**Requirement:**
When you restate the data, keep every word as it is and drop the images.

**Task data:**
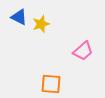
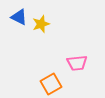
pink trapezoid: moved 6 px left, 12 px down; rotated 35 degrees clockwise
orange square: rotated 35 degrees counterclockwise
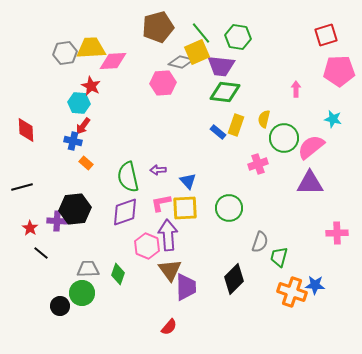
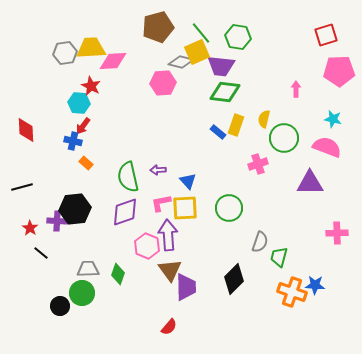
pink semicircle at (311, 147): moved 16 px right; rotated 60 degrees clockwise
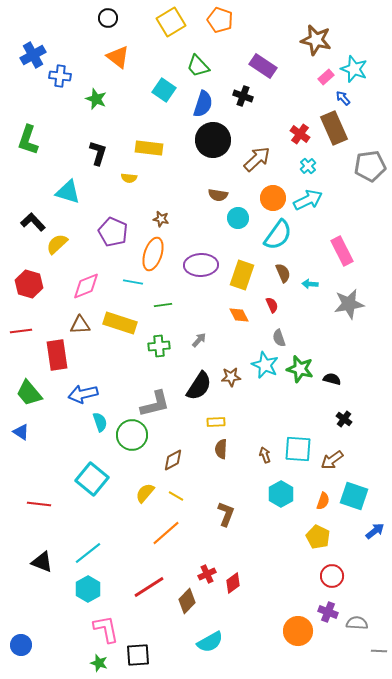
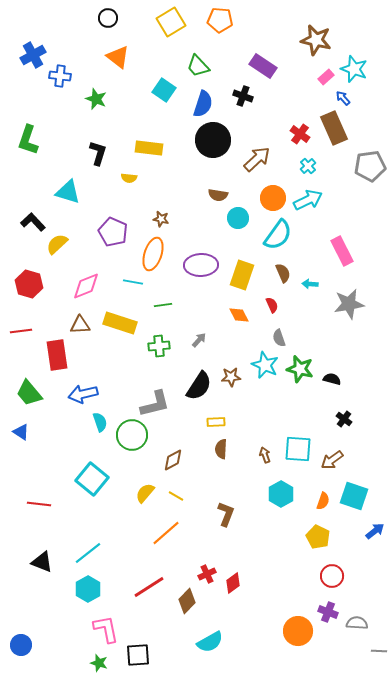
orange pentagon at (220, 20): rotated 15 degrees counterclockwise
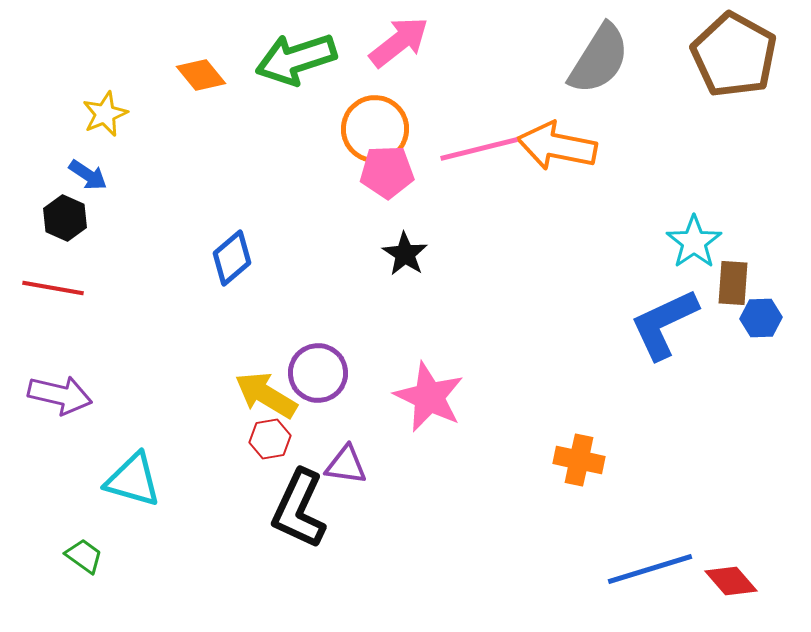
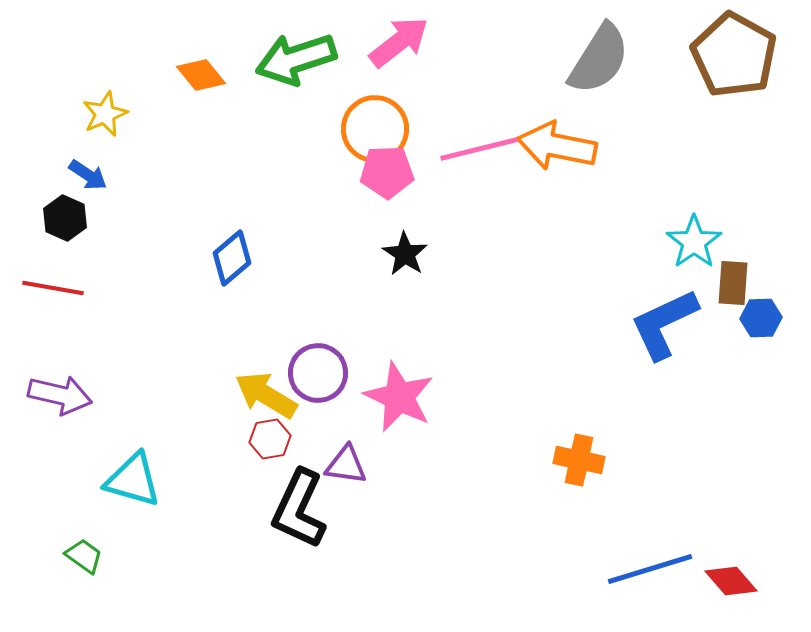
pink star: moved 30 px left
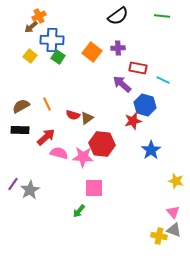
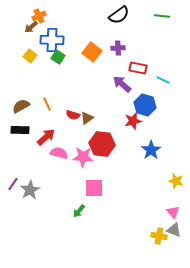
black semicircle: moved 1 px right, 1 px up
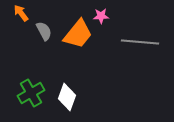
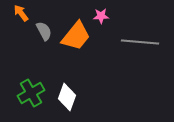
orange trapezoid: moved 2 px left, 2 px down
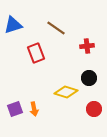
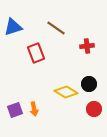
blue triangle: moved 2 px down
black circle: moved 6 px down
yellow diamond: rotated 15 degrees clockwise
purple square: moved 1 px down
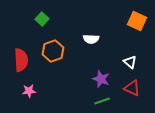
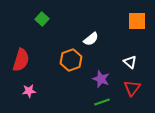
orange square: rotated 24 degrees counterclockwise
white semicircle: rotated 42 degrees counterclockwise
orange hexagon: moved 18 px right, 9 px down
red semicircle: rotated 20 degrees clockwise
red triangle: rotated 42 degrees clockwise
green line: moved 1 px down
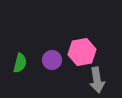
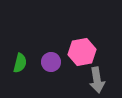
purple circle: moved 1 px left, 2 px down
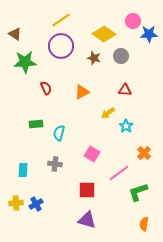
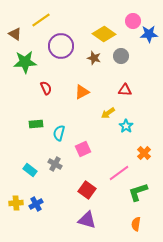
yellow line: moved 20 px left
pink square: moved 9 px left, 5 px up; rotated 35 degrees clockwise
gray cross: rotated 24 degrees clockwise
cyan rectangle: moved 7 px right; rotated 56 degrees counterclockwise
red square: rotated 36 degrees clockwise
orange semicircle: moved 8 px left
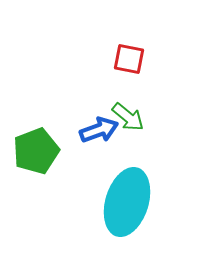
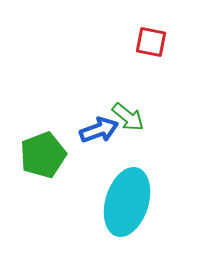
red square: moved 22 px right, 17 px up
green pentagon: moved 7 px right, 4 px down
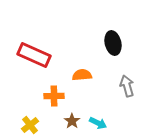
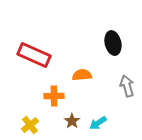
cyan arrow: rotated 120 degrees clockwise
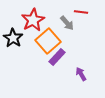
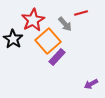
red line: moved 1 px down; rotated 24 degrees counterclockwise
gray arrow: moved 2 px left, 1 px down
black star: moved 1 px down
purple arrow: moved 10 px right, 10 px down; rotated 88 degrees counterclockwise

**Exercise response:**
pink trapezoid: moved 6 px left, 12 px down; rotated 35 degrees clockwise
orange square: rotated 35 degrees counterclockwise
pink semicircle at (311, 147): moved 16 px right; rotated 60 degrees clockwise
orange pentagon at (220, 20): rotated 15 degrees counterclockwise
pink star: moved 30 px left
black semicircle: moved 1 px right, 1 px up
orange trapezoid: moved 2 px left, 2 px down
blue triangle: moved 2 px down
black circle: moved 6 px down
yellow diamond: rotated 15 degrees clockwise
purple square: moved 1 px down
orange square: rotated 24 degrees counterclockwise
white semicircle: rotated 42 degrees counterclockwise
orange hexagon: moved 18 px right, 9 px down
red semicircle: rotated 20 degrees clockwise
red triangle: rotated 42 degrees clockwise
green line: moved 1 px down
purple circle: moved 1 px left, 2 px down
yellow line: moved 20 px left
pink square: moved 9 px left, 5 px up; rotated 35 degrees clockwise
gray cross: rotated 24 degrees clockwise
cyan rectangle: moved 7 px right; rotated 56 degrees counterclockwise
red square: rotated 36 degrees clockwise
orange semicircle: moved 8 px left
red square: moved 22 px right, 17 px up
green pentagon: moved 7 px right, 4 px down
cyan arrow: rotated 120 degrees clockwise
red line: moved 1 px down; rotated 24 degrees counterclockwise
gray arrow: moved 2 px left, 1 px down
black star: moved 1 px down
purple arrow: moved 10 px right, 10 px down; rotated 88 degrees counterclockwise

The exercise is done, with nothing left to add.